Stored records
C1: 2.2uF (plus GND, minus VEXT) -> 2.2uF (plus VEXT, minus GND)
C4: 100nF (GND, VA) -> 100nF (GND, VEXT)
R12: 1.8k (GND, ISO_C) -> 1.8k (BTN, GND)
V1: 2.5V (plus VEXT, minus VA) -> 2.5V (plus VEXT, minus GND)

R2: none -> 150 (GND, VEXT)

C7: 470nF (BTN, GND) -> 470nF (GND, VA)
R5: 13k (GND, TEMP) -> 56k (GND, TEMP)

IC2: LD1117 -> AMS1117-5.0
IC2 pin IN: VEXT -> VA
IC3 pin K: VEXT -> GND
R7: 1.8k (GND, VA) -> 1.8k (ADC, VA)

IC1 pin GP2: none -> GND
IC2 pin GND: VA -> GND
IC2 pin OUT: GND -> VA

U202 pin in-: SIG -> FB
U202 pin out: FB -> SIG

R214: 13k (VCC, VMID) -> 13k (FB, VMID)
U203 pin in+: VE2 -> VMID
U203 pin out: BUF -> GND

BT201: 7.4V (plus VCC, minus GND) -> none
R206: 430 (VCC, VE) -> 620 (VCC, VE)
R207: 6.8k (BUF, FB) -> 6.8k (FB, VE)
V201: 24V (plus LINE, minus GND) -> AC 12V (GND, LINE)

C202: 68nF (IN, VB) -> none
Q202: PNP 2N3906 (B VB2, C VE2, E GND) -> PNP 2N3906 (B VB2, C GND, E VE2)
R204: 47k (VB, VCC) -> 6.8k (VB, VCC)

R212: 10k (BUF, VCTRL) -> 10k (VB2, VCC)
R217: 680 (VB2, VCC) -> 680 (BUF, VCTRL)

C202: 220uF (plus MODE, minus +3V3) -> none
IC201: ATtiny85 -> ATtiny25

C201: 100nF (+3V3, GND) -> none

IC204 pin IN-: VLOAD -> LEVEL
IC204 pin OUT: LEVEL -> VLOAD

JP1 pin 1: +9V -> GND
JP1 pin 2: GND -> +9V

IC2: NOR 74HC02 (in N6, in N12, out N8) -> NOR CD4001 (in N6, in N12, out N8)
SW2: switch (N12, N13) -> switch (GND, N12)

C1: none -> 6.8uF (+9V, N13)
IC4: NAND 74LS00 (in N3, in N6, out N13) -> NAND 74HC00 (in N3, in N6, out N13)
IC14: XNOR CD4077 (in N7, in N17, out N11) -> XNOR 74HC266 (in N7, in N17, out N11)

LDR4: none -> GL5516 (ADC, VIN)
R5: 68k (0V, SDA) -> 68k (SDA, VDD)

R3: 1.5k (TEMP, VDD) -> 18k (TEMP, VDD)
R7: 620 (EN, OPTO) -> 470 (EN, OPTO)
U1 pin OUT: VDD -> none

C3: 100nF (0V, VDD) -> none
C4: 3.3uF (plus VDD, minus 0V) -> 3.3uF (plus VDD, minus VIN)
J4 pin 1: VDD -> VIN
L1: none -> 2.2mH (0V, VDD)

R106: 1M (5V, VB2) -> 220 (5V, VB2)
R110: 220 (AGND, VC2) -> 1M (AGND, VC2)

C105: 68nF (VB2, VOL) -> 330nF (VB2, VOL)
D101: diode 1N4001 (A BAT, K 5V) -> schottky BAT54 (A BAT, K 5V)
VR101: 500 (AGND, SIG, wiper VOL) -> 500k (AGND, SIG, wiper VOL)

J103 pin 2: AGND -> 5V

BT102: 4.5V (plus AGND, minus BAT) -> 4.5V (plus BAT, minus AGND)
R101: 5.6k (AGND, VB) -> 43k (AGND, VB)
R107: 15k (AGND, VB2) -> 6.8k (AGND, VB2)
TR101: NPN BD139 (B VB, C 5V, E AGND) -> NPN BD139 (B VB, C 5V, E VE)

* [WORK ORDER]: Show the lines from the data above that contain the string "VCTRL".

* [TASK RESPONSE]:
R212: 10k (BUF, VCTRL) -> 10k (VB2, VCC)
R217: 680 (VB2, VCC) -> 680 (BUF, VCTRL)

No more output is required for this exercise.